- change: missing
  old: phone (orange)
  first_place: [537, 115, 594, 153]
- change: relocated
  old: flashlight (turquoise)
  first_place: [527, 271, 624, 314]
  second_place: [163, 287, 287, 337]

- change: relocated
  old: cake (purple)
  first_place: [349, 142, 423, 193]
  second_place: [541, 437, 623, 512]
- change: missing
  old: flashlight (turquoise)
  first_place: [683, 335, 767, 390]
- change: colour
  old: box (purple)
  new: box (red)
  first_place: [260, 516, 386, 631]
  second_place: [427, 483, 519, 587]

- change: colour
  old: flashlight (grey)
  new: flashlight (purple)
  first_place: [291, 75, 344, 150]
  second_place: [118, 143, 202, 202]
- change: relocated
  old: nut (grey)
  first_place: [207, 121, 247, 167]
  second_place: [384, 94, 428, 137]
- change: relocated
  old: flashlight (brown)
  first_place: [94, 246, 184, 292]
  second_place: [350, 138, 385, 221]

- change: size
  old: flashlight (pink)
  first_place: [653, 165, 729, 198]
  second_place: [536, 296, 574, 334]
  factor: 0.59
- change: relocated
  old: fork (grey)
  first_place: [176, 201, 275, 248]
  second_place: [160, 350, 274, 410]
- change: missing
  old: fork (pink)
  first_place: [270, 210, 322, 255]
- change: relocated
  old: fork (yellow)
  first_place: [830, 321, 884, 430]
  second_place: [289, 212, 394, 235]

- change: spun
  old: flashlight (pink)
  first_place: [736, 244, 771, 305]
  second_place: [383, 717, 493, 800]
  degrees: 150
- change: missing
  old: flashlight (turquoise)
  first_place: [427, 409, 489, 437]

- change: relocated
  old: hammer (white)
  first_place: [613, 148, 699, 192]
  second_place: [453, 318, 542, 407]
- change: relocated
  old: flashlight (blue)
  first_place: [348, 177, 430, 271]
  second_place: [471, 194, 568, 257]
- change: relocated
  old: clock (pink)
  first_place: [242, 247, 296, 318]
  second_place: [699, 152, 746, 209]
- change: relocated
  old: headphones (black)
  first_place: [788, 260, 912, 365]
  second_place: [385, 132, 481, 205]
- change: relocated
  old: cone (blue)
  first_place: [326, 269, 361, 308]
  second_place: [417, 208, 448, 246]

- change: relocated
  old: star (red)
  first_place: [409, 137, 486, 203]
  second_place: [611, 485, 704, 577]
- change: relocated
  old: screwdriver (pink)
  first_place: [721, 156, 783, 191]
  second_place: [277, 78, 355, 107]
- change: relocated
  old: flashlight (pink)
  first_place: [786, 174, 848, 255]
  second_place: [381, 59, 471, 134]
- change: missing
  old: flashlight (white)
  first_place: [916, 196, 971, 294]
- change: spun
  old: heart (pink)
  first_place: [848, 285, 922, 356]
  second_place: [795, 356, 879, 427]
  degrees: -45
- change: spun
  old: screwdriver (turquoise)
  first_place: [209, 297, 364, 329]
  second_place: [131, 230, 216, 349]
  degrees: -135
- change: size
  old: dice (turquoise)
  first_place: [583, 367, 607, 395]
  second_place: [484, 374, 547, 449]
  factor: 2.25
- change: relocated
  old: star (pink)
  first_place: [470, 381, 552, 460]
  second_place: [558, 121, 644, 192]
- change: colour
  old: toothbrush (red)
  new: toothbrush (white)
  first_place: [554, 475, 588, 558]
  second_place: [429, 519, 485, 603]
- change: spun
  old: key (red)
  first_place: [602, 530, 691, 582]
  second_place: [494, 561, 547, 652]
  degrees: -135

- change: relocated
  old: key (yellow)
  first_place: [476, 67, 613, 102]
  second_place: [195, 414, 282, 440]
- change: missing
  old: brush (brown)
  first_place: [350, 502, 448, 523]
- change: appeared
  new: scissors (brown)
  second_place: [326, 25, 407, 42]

■ **TASK PROMPT**:
Output the line containing "old: brush (brown)" and all lines after it to the end of the records, exactly as given.

■ **EXERCISE SOLUTION**:
  old: brush (brown)
  first_place: [350, 502, 448, 523]
- change: appeared
  new: scissors (brown)
  second_place: [326, 25, 407, 42]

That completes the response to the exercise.